::: Working data

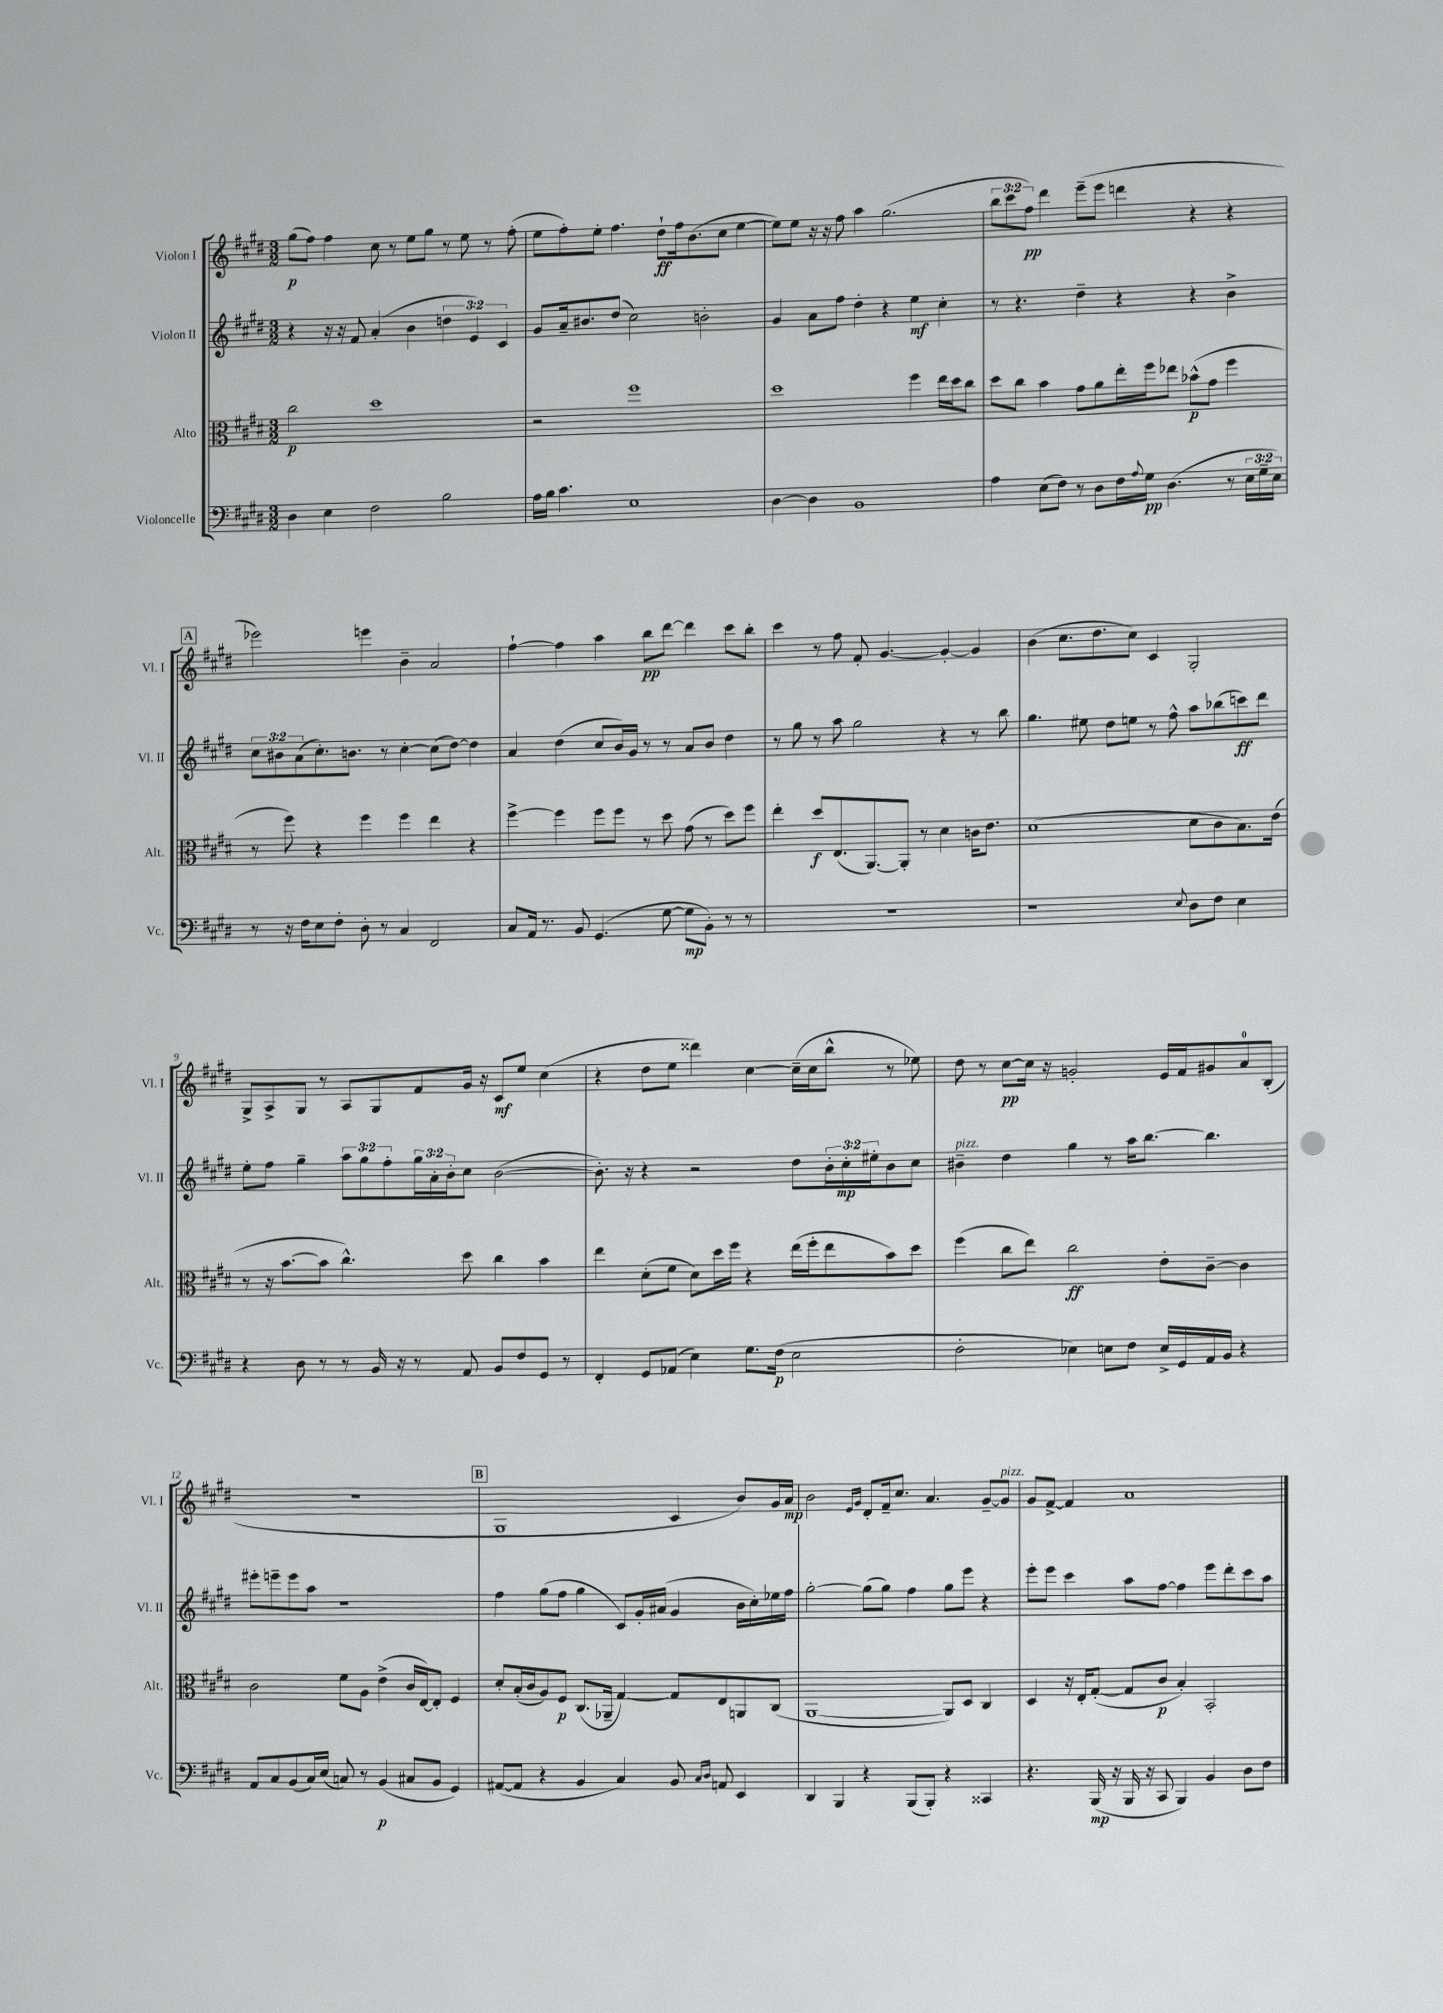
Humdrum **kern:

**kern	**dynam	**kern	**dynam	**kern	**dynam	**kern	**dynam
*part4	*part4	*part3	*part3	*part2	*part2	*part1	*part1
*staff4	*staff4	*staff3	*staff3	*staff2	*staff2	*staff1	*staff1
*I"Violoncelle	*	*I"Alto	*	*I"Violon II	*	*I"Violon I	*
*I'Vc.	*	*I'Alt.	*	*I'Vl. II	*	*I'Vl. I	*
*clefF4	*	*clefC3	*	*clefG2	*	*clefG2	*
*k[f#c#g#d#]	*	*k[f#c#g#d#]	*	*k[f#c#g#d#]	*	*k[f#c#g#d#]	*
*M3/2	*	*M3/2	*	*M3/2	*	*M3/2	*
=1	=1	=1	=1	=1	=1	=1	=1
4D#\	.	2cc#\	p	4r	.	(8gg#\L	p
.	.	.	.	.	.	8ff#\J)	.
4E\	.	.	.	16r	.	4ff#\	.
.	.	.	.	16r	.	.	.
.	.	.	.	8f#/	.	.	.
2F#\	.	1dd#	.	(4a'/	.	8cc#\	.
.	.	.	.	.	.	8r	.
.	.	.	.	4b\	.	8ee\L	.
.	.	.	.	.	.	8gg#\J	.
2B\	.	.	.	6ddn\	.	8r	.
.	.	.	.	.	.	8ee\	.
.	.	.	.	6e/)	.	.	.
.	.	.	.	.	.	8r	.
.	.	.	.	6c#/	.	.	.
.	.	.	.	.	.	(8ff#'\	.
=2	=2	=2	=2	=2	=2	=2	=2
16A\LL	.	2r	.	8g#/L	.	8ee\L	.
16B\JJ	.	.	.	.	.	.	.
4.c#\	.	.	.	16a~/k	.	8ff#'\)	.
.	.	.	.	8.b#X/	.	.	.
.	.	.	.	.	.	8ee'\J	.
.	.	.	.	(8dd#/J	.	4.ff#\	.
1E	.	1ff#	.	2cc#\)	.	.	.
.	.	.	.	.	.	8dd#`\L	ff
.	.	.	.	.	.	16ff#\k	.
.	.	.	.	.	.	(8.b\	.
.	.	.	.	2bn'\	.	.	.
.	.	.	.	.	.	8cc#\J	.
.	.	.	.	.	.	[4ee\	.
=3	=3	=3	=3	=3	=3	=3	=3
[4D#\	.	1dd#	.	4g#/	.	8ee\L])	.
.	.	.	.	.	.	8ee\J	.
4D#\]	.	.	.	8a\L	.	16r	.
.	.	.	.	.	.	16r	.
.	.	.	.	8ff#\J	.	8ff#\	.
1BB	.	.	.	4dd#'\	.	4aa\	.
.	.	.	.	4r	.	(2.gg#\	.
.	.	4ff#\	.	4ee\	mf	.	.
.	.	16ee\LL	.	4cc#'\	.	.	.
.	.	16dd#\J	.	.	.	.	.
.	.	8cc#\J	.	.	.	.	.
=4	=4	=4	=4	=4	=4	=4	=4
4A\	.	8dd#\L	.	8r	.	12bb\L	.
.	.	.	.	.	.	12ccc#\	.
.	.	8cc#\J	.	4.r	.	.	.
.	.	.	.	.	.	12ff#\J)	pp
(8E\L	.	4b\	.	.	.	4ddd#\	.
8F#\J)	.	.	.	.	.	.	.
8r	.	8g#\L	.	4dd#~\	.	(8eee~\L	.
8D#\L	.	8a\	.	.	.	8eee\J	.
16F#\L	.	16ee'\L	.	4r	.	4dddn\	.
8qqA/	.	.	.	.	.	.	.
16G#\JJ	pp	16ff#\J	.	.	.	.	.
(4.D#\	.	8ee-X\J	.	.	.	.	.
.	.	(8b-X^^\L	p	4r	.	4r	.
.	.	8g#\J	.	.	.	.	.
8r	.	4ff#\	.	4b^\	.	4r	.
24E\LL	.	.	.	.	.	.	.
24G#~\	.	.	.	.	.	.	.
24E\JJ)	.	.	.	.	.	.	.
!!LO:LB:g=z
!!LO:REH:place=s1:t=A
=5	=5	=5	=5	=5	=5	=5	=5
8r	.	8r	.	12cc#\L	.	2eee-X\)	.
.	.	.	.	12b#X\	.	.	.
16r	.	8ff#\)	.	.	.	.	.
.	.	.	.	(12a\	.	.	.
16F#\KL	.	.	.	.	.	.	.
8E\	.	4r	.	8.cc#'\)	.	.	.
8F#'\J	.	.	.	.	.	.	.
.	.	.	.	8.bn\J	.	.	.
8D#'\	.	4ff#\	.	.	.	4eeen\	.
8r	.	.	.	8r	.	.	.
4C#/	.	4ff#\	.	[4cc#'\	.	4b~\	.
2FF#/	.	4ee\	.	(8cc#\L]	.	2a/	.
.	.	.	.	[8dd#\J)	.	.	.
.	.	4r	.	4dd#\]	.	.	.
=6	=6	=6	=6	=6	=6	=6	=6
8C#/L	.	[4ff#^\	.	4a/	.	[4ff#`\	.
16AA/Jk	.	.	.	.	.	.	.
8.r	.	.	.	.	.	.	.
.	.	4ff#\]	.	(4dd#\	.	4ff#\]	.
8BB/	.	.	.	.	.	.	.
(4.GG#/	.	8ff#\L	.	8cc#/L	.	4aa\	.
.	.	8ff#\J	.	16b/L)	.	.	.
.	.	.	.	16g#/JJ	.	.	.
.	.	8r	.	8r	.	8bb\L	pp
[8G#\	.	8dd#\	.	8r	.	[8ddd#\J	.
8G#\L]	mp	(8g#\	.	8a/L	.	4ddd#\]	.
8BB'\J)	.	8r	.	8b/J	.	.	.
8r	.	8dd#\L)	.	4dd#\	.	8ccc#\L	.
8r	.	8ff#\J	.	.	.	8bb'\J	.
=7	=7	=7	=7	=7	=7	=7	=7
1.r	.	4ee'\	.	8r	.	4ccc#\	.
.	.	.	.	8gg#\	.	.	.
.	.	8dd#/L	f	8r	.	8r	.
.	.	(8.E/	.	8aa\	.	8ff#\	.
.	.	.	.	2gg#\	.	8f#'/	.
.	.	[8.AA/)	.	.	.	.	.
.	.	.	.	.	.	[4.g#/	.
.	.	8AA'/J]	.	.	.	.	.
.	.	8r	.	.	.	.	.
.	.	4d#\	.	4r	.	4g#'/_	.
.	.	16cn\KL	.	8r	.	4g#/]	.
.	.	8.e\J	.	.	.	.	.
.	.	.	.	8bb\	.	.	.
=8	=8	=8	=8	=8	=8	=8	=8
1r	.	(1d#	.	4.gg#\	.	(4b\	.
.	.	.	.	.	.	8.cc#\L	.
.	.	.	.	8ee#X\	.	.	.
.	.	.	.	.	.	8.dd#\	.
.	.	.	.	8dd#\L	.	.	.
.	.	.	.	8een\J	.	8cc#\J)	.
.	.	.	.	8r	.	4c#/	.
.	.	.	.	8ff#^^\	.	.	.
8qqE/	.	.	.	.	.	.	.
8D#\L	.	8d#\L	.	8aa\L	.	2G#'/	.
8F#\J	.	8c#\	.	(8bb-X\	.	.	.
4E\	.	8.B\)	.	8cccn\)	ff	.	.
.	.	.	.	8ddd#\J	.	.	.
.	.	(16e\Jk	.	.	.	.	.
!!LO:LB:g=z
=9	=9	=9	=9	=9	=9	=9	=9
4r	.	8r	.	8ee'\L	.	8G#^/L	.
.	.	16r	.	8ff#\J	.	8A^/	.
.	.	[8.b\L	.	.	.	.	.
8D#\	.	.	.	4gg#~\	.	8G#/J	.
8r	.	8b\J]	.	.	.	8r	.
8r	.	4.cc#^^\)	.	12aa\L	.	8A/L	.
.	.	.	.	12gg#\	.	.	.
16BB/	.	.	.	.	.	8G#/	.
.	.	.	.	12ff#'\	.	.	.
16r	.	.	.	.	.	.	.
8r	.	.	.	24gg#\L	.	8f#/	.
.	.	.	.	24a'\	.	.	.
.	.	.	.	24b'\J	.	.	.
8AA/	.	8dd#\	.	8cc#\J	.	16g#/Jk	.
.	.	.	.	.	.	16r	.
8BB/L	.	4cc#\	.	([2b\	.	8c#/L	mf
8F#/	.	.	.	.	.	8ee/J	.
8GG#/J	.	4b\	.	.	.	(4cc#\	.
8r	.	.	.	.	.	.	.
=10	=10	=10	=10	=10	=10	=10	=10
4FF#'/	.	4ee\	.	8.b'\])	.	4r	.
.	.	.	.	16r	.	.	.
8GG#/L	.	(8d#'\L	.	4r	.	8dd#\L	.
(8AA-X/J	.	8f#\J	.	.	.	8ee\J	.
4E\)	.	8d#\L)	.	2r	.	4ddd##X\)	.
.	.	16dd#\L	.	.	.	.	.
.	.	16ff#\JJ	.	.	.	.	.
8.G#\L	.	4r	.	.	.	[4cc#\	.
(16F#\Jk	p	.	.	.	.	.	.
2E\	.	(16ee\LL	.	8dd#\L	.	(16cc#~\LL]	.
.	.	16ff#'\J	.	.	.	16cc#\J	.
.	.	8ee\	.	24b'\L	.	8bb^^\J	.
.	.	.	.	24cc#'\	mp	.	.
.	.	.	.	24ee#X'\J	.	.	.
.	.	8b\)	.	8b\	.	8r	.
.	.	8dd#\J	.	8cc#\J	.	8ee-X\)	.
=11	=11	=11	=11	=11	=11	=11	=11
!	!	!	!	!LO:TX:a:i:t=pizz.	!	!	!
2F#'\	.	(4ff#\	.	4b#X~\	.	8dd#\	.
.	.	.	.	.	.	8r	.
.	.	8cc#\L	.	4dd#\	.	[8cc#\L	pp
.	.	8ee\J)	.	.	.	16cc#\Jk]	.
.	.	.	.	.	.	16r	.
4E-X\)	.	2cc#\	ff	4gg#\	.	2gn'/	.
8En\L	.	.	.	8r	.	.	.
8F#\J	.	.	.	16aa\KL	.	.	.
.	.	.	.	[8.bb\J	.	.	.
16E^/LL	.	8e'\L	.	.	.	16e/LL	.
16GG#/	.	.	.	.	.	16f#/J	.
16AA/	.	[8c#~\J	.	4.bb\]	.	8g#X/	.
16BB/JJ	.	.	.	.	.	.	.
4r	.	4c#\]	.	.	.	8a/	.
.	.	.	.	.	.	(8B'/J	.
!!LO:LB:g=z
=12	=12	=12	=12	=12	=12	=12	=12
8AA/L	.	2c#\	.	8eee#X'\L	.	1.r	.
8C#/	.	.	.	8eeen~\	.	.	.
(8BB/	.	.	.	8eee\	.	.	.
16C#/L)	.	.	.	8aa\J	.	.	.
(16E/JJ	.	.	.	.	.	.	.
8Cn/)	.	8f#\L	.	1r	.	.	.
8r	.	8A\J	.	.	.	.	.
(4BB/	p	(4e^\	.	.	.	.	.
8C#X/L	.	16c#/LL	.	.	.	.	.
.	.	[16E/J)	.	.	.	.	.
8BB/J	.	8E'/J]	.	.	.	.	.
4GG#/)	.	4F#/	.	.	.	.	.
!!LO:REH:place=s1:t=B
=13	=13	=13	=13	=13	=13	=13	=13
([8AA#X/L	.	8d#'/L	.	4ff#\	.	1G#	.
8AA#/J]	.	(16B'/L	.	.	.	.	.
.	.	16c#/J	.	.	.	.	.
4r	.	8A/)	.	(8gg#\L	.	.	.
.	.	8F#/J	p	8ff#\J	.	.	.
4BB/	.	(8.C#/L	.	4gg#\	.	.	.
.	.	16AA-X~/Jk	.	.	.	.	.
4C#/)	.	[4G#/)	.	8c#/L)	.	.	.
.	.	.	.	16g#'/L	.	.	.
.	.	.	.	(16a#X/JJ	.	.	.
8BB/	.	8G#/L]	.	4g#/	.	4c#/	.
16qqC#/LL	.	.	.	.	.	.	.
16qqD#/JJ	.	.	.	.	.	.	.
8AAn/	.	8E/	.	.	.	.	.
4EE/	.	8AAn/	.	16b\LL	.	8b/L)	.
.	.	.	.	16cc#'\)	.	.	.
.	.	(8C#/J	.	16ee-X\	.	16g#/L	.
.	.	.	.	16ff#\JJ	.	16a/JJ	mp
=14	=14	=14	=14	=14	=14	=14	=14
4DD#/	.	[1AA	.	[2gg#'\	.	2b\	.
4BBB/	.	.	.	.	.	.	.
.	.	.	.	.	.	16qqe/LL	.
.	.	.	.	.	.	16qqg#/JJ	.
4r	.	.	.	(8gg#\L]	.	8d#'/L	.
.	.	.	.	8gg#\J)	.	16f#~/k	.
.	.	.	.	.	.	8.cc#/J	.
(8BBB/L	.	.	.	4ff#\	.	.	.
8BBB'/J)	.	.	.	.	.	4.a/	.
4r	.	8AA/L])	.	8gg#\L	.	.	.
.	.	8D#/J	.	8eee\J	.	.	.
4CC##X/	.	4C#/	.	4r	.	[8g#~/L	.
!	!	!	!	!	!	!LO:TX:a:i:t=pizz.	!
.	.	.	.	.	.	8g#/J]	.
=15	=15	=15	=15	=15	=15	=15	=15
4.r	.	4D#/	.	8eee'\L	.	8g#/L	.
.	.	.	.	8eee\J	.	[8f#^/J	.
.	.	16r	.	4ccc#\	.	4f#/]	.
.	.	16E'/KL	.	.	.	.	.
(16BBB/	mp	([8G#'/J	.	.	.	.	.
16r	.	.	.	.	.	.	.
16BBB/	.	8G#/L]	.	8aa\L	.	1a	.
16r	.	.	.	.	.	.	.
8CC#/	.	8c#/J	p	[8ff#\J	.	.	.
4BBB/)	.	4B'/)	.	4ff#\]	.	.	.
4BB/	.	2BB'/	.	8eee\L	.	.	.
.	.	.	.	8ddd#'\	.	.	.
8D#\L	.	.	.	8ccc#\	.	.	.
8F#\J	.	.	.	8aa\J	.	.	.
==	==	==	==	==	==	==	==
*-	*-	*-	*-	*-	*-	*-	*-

::::::

Task description:
How many lines in the rows above contain the string "kern"? Case counts. Give only the number.

Output for this task:
2